Written request:
Copy out each of the entries below word for word, keeping their original order and line breaks.

Extracted data:
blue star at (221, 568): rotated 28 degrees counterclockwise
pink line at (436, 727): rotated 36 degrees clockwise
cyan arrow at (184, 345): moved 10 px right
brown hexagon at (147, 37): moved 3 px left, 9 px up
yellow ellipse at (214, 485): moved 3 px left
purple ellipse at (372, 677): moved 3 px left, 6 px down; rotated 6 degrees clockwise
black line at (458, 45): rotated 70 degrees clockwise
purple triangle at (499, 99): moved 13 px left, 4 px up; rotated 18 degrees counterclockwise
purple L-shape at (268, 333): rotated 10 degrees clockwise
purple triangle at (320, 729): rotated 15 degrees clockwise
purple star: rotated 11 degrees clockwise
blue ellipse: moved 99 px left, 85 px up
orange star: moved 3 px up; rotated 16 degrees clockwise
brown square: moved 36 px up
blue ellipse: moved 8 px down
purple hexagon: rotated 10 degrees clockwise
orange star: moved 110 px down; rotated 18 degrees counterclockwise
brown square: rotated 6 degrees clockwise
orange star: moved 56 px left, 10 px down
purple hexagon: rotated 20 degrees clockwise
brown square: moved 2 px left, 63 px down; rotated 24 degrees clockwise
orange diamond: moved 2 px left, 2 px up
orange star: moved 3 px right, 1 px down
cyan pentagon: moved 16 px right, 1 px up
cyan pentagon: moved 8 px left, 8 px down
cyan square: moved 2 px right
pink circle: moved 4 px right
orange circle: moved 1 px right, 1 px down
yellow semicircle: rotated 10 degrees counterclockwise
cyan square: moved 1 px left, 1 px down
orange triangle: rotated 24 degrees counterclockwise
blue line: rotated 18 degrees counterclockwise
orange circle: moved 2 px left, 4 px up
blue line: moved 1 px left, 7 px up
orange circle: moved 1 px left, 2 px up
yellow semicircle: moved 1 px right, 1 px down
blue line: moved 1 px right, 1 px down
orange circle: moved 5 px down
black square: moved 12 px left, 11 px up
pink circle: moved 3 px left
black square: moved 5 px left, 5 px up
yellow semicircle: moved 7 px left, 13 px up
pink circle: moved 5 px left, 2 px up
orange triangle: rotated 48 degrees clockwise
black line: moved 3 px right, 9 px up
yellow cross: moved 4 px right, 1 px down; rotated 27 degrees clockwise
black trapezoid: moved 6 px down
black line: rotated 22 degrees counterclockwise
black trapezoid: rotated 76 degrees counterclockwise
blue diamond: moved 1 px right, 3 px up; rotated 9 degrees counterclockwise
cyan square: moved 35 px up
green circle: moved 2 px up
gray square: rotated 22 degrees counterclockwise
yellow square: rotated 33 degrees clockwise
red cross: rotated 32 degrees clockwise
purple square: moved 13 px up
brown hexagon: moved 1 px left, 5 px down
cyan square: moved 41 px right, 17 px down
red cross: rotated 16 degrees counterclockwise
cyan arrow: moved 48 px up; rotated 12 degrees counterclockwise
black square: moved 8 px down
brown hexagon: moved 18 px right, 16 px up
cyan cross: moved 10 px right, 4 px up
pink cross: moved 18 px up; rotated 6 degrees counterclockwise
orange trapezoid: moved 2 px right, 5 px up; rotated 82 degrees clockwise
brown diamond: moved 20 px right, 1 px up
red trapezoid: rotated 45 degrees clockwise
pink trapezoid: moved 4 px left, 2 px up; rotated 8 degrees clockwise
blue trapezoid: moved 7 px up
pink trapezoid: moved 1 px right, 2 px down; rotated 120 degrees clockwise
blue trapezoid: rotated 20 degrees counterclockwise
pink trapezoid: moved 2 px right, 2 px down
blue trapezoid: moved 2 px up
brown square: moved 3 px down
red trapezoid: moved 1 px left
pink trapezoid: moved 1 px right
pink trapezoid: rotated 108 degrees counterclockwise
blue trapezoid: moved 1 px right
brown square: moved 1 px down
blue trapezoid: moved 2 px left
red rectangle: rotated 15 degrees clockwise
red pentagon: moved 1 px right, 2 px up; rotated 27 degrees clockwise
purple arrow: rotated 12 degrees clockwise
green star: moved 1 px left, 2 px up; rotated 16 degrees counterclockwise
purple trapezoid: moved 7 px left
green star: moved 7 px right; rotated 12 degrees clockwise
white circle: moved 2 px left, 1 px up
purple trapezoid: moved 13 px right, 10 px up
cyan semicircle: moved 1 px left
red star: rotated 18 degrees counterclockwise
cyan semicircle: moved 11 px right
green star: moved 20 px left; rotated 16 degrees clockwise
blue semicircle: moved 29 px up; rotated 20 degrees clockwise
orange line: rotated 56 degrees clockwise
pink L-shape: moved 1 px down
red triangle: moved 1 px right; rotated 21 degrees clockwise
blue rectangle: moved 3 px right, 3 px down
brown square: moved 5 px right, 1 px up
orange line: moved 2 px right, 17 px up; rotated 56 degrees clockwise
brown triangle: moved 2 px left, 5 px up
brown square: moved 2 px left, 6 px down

Response to this task:
blue star at (221, 568): rotated 28 degrees counterclockwise
pink line at (436, 727): rotated 36 degrees clockwise
cyan arrow at (184, 345): moved 10 px right
brown hexagon at (147, 37): moved 3 px left, 9 px up
yellow ellipse at (214, 485): moved 3 px left
purple ellipse at (372, 677): moved 3 px left, 6 px down; rotated 6 degrees clockwise
black line at (458, 45): rotated 70 degrees clockwise
purple triangle at (499, 99): moved 13 px left, 4 px up; rotated 18 degrees counterclockwise
purple L-shape at (268, 333): rotated 10 degrees clockwise
purple triangle at (320, 729): rotated 15 degrees clockwise
purple star: rotated 11 degrees clockwise
blue ellipse: moved 99 px left, 85 px up
orange star: moved 3 px up; rotated 16 degrees clockwise
brown square: moved 36 px up
blue ellipse: moved 8 px down
purple hexagon: rotated 10 degrees clockwise
orange star: moved 110 px down; rotated 18 degrees counterclockwise
brown square: rotated 6 degrees clockwise
orange star: moved 56 px left, 10 px down
purple hexagon: rotated 20 degrees clockwise
brown square: moved 2 px left, 63 px down; rotated 24 degrees clockwise
orange diamond: moved 2 px left, 2 px up
orange star: moved 3 px right, 1 px down
cyan pentagon: moved 16 px right, 1 px up
cyan pentagon: moved 8 px left, 8 px down
cyan square: moved 2 px right
pink circle: moved 4 px right
orange circle: moved 1 px right, 1 px down
yellow semicircle: rotated 10 degrees counterclockwise
cyan square: moved 1 px left, 1 px down
orange triangle: rotated 24 degrees counterclockwise
blue line: rotated 18 degrees counterclockwise
orange circle: moved 2 px left, 4 px up
blue line: moved 1 px left, 7 px up
orange circle: moved 1 px left, 2 px up
yellow semicircle: moved 1 px right, 1 px down
blue line: moved 1 px right, 1 px down
orange circle: moved 5 px down
black square: moved 12 px left, 11 px up
pink circle: moved 3 px left
black square: moved 5 px left, 5 px up
yellow semicircle: moved 7 px left, 13 px up
pink circle: moved 5 px left, 2 px up
orange triangle: rotated 48 degrees clockwise
black line: moved 3 px right, 9 px up
yellow cross: moved 4 px right, 1 px down; rotated 27 degrees clockwise
black trapezoid: moved 6 px down
black line: rotated 22 degrees counterclockwise
black trapezoid: rotated 76 degrees counterclockwise
blue diamond: moved 1 px right, 3 px up; rotated 9 degrees counterclockwise
cyan square: moved 35 px up
green circle: moved 2 px up
gray square: rotated 22 degrees counterclockwise
yellow square: rotated 33 degrees clockwise
red cross: rotated 32 degrees clockwise
purple square: moved 13 px up
brown hexagon: moved 1 px left, 5 px down
cyan square: moved 41 px right, 17 px down
red cross: rotated 16 degrees counterclockwise
cyan arrow: moved 48 px up; rotated 12 degrees counterclockwise
black square: moved 8 px down
brown hexagon: moved 18 px right, 16 px up
cyan cross: moved 10 px right, 4 px up
pink cross: moved 18 px up; rotated 6 degrees counterclockwise
orange trapezoid: moved 2 px right, 5 px up; rotated 82 degrees clockwise
brown diamond: moved 20 px right, 1 px up
red trapezoid: rotated 45 degrees clockwise
pink trapezoid: moved 4 px left, 2 px up; rotated 8 degrees clockwise
blue trapezoid: moved 7 px up
pink trapezoid: moved 1 px right, 2 px down; rotated 120 degrees clockwise
blue trapezoid: rotated 20 degrees counterclockwise
pink trapezoid: moved 2 px right, 2 px down
blue trapezoid: moved 2 px up
brown square: moved 3 px down
red trapezoid: moved 1 px left
pink trapezoid: moved 1 px right
pink trapezoid: rotated 108 degrees counterclockwise
blue trapezoid: moved 1 px right
brown square: moved 1 px down
blue trapezoid: moved 2 px left
red rectangle: rotated 15 degrees clockwise
red pentagon: moved 1 px right, 2 px up; rotated 27 degrees clockwise
purple arrow: rotated 12 degrees clockwise
green star: moved 1 px left, 2 px up; rotated 16 degrees counterclockwise
purple trapezoid: moved 7 px left
green star: moved 7 px right; rotated 12 degrees clockwise
white circle: moved 2 px left, 1 px up
purple trapezoid: moved 13 px right, 10 px up
cyan semicircle: moved 1 px left
red star: rotated 18 degrees counterclockwise
cyan semicircle: moved 11 px right
green star: moved 20 px left; rotated 16 degrees clockwise
blue semicircle: moved 29 px up; rotated 20 degrees clockwise
orange line: rotated 56 degrees clockwise
pink L-shape: moved 1 px down
red triangle: moved 1 px right; rotated 21 degrees clockwise
blue rectangle: moved 3 px right, 3 px down
brown square: moved 5 px right, 1 px up
orange line: moved 2 px right, 17 px up; rotated 56 degrees clockwise
brown triangle: moved 2 px left, 5 px up
brown square: moved 2 px left, 6 px down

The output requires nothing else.